» WHAT IS REQUIRED
Print everything in the records exactly. Leave the pictures out.

» STORED DATA
*-*-*

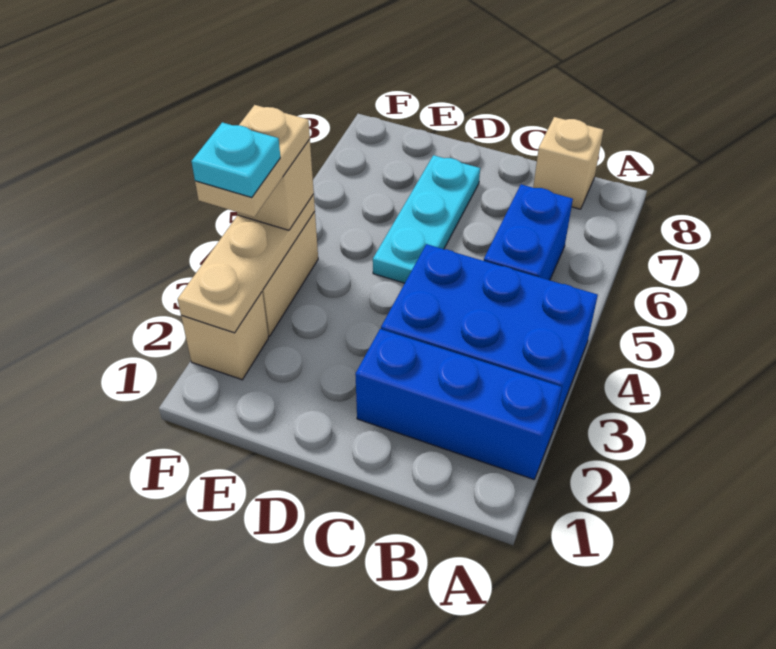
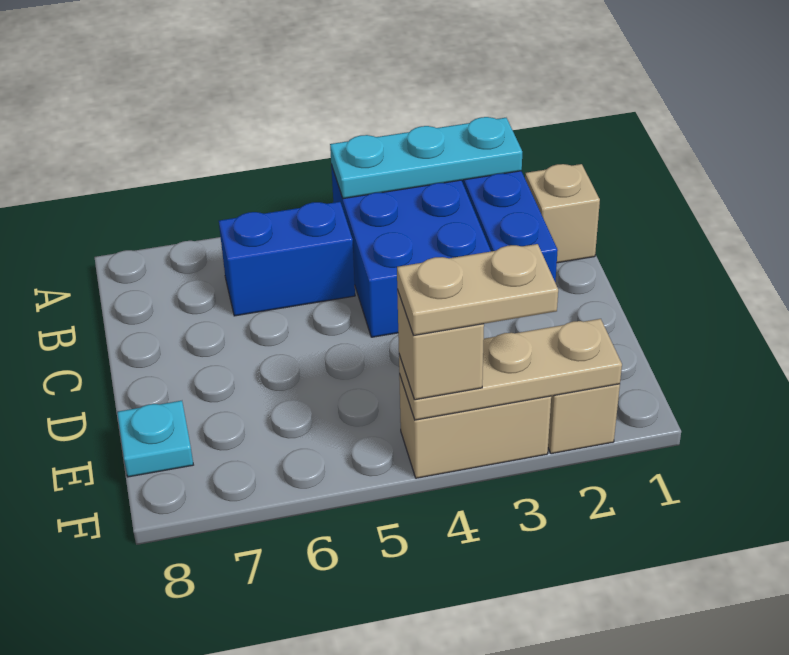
tan 1x1 brick [533,117,603,209] -> tan 1x1 brick moved to [525,164,600,263]
cyan 1x3 plate [373,155,480,283] -> cyan 1x3 plate moved to [330,117,522,199]
cyan 1x1 plate [191,122,280,198] -> cyan 1x1 plate moved to [117,401,193,477]

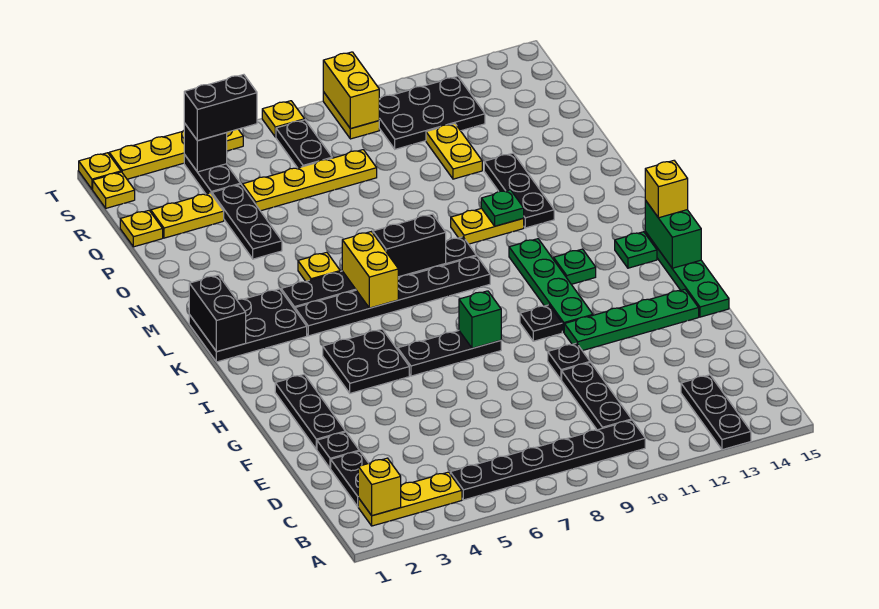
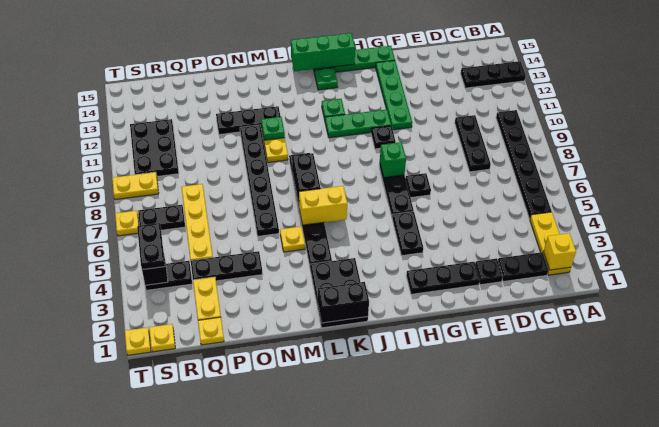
black 1x3 plate [562,363,632,430] -> black 1x3 plate turned to [455,115,491,172]
black 1x1 plate [548,343,590,380] -> black 1x1 plate moved to [405,173,431,198]
black 2x2 plate [323,329,409,393] -> black 1x2 plate [392,212,423,256]
green 1x4 plate [509,239,593,332] -> green 1x3 plate [325,109,391,138]
green 1x2 brick [645,200,701,268] -> green 1x3 brick [291,33,355,71]
yellow 1x1 brick [645,161,688,218] -> none
black 1x6 plate [295,256,490,336] -> black 1x6 plate moved to [240,125,279,236]
yellow 1x2 plate [426,124,482,179] -> none
black 1x2 brick [184,75,257,141] -> black 1x2 plate [137,223,165,270]
yellow 1x2 brick [323,52,379,129] -> none
yellow 1x4 plate [109,129,243,179] -> none

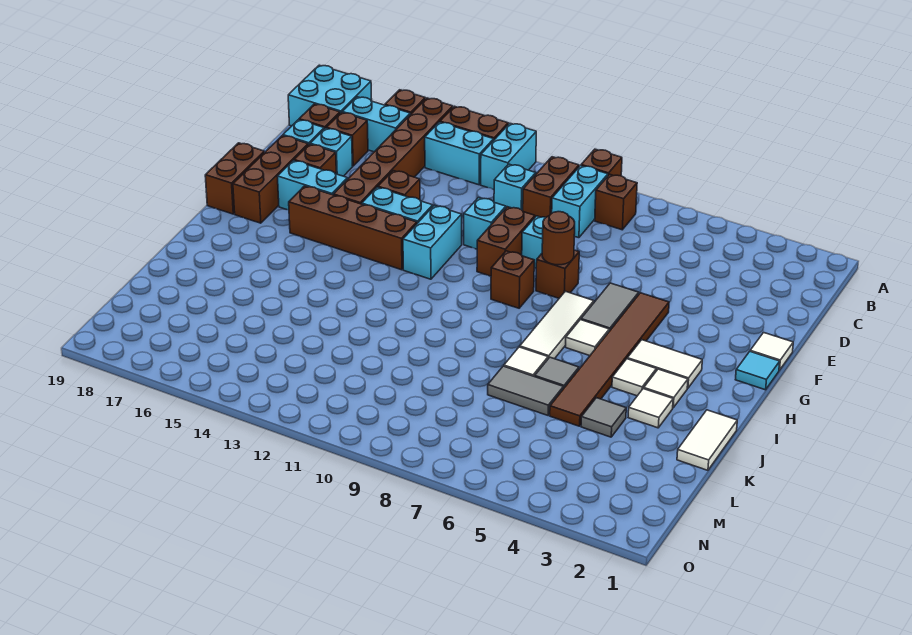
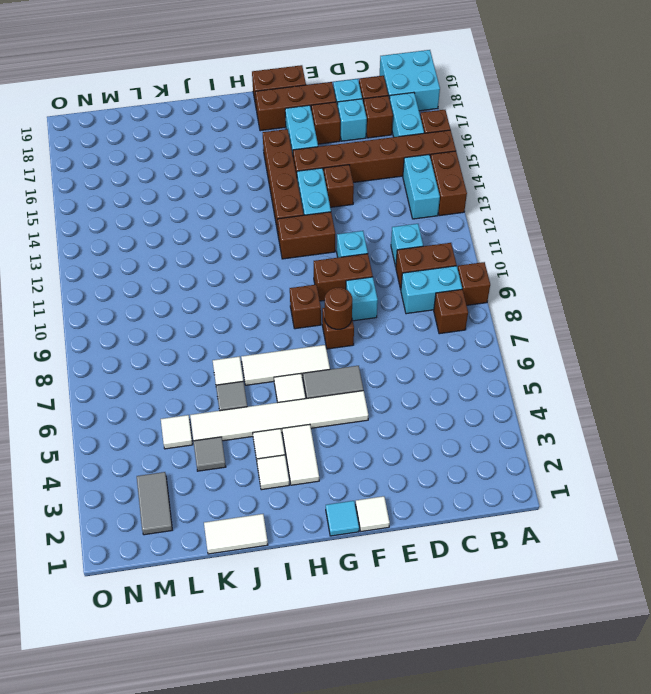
cyan 1x2 brick [481,123,536,190] -> none
brown 1x6 tile [550,293,669,426] -> white 1x6 tile [190,391,368,441]
cyan 1x2 brick [403,205,462,279] -> brown 1x2 brick [278,212,335,259]
white 1x1 tile [628,389,673,428] -> white 1x1 tile moved to [161,415,193,449]
grey 1x2 tile [488,366,563,415] -> grey 1x2 tile moved to [137,472,172,535]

*-*-*

» ANSWER AREA
tan 1x1 brick [533,117,603,209] -> tan 1x1 brick moved to [525,164,600,263]
cyan 1x3 plate [373,155,480,283] -> cyan 1x3 plate moved to [330,117,522,199]
cyan 1x1 plate [191,122,280,198] -> cyan 1x1 plate moved to [117,401,193,477]

black 1x3 plate [562,363,632,430] -> black 1x3 plate turned to [455,115,491,172]
black 1x1 plate [548,343,590,380] -> black 1x1 plate moved to [405,173,431,198]
black 2x2 plate [323,329,409,393] -> black 1x2 plate [392,212,423,256]
green 1x4 plate [509,239,593,332] -> green 1x3 plate [325,109,391,138]
green 1x2 brick [645,200,701,268] -> green 1x3 brick [291,33,355,71]
yellow 1x1 brick [645,161,688,218] -> none
black 1x6 plate [295,256,490,336] -> black 1x6 plate moved to [240,125,279,236]
yellow 1x2 plate [426,124,482,179] -> none
black 1x2 brick [184,75,257,141] -> black 1x2 plate [137,223,165,270]
yellow 1x2 brick [323,52,379,129] -> none
yellow 1x4 plate [109,129,243,179] -> none

cyan 1x2 brick [481,123,536,190] -> none
brown 1x6 tile [550,293,669,426] -> white 1x6 tile [190,391,368,441]
cyan 1x2 brick [403,205,462,279] -> brown 1x2 brick [278,212,335,259]
white 1x1 tile [628,389,673,428] -> white 1x1 tile moved to [161,415,193,449]
grey 1x2 tile [488,366,563,415] -> grey 1x2 tile moved to [137,472,172,535]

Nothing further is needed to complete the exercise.